Having found the line containing "red cube [407,385,446,430]" in the data below, reproduce that line and each one after it to the end, exactly, and include nothing else.

Records supplied:
*** Block opens ***
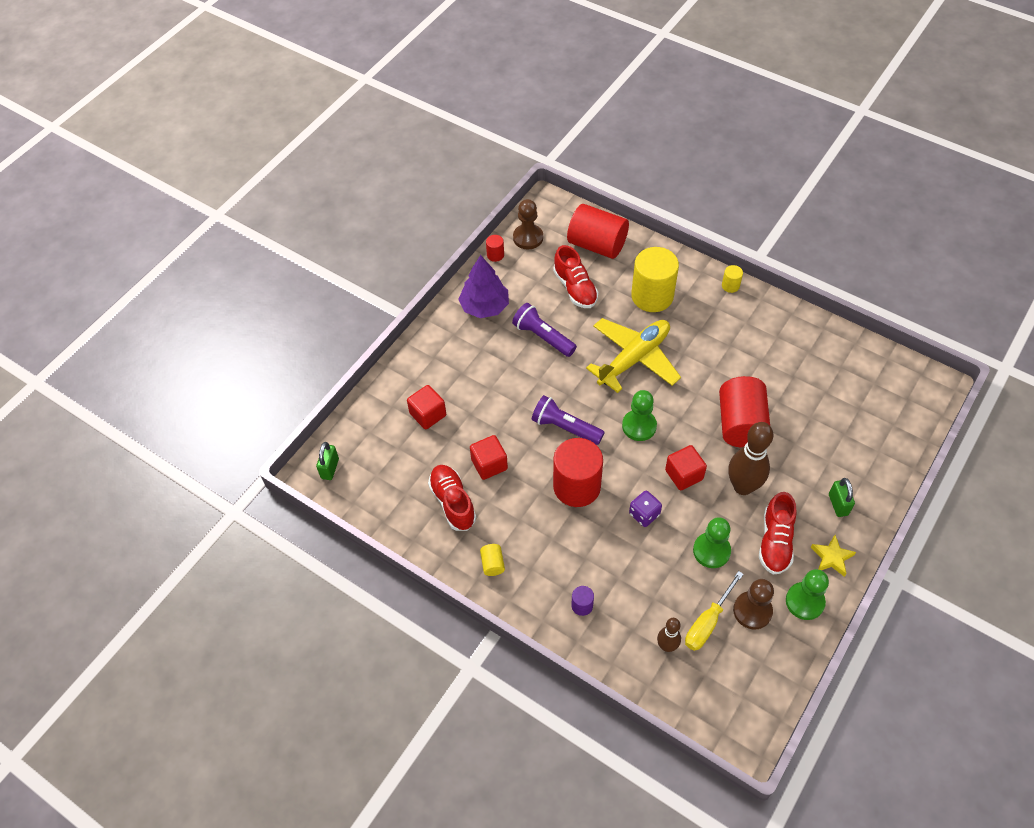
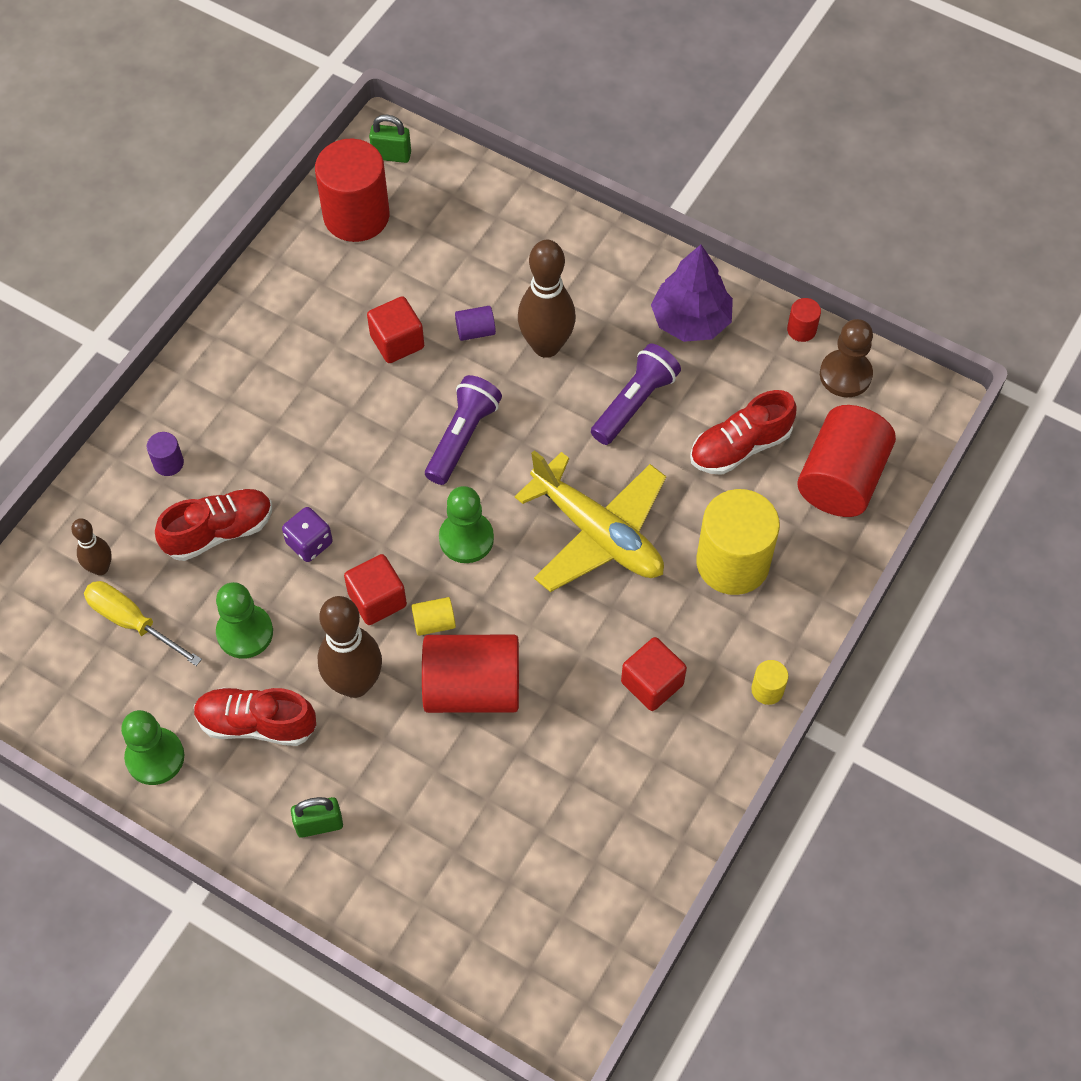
camera: 85 degrees right, 5 degrees up
red cube [407,385,446,430] -> red cube moved to [621,637,687,711]
red shoe [428,465,476,531] -> red shoe moved to [155,489,272,561]
yellow cylinder [480,544,505,576] -> yellow cylinder moved to [411,597,456,636]
red cylinder [553,438,603,507] -> red cylinder moved to [315,139,390,242]
brown pawn [733,579,774,629] -> none
yellow star [811,535,856,577] -> none
none -> purple cylinder [455,306,496,341]
none -> brown bowling pin [518,240,576,358]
*** Block closes ***
Answer section:
red cube [407,385,446,430] -> red cube moved to [621,637,687,711]
red shoe [428,465,476,531] -> red shoe moved to [155,489,272,561]
yellow cylinder [480,544,505,576] -> yellow cylinder moved to [411,597,456,636]
red cylinder [553,438,603,507] -> red cylinder moved to [315,139,390,242]
brown pawn [733,579,774,629] -> none
yellow star [811,535,856,577] -> none
none -> purple cylinder [455,306,496,341]
none -> brown bowling pin [518,240,576,358]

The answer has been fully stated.